About this exercise> Every line from the line containing "pink triangle: (59, 85)" through the end of the data is to be reproduced exactly, excluding pictures.

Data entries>
____
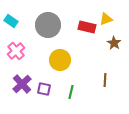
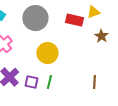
brown line: (105, 80) -> (94, 82), moved
green line: (71, 92) -> (49, 82), moved

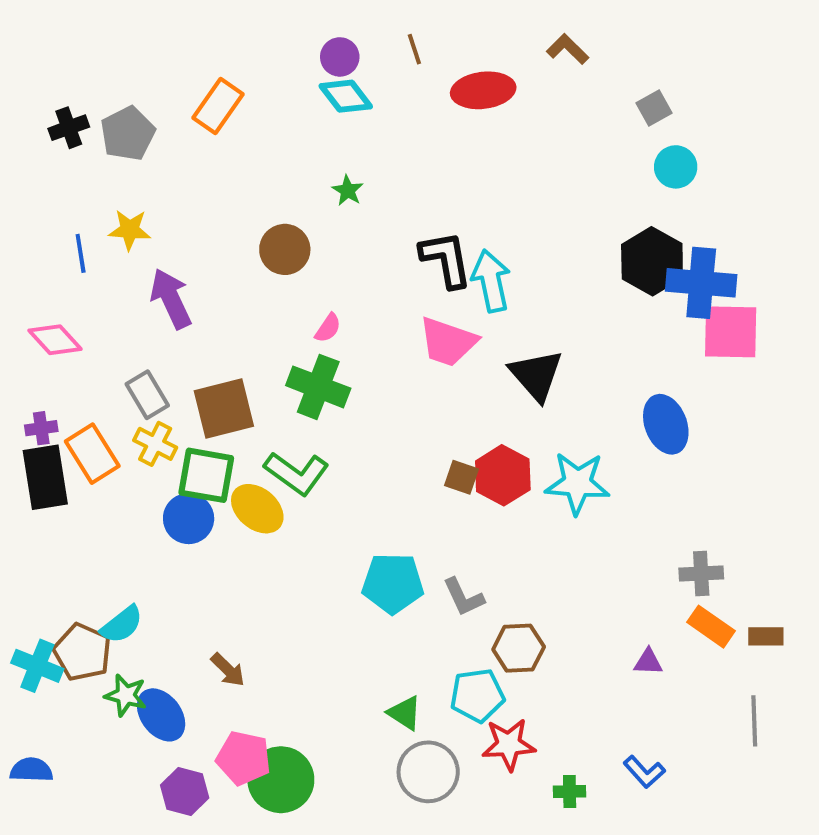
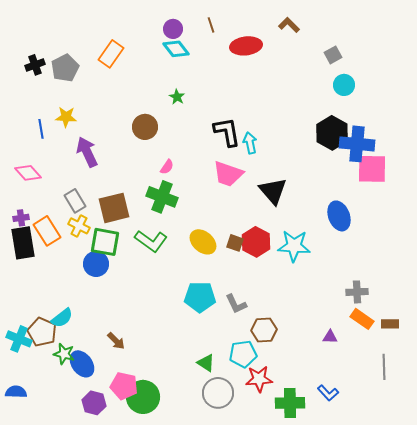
cyan arrow: (491, 281) -> (250, 143), size x0.7
yellow ellipse: (257, 509) -> (203, 242), moved
green cross: (570, 792) -> (290, 403), size x1.8

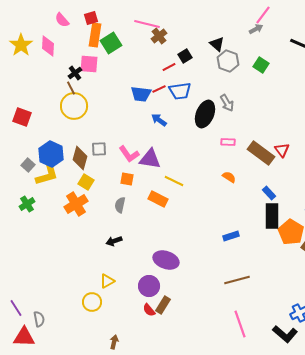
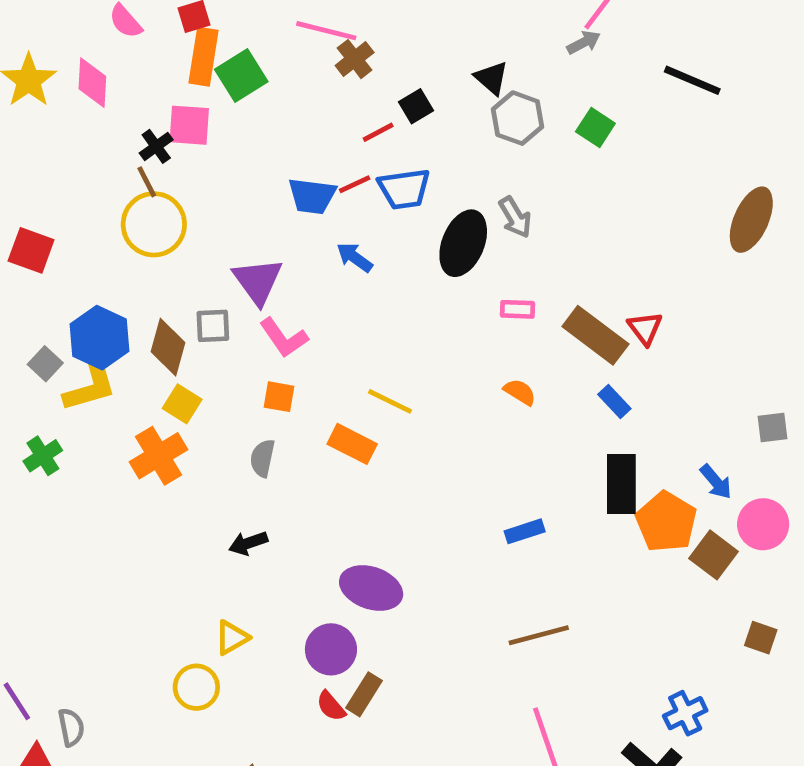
purple triangle: (150, 159) -> (258, 281), moved, turned 45
blue rectangle: (269, 193) -> (614, 401), moved

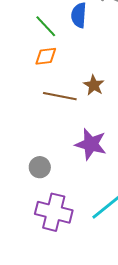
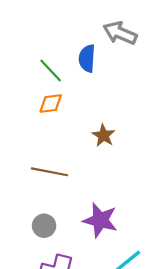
brown line: (60, 96) -> (50, 172), moved
purple star: (91, 144) -> (100, 220), moved

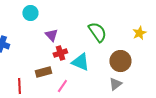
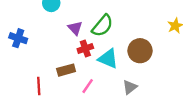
green semicircle: (97, 32) -> (102, 26), moved, turned 75
brown circle: (120, 61) -> (140, 51), moved
gray triangle: (115, 84) -> (130, 87), moved

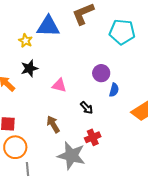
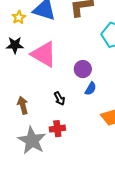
pink triangle: (59, 85) -> (44, 54), moved, size x1.8

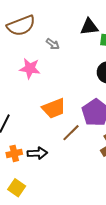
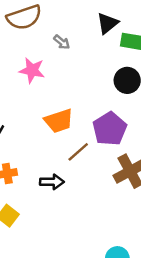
black triangle: (89, 27) -> (107, 23), turned -36
black arrow: (37, 153) -> (52, 182), moved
____
Response to the exercise>
pink triangle: (59, 85) -> (44, 54), moved, size x1.8

black triangle: (89, 27) -> (107, 23), turned -36
black arrow: (37, 153) -> (52, 182), moved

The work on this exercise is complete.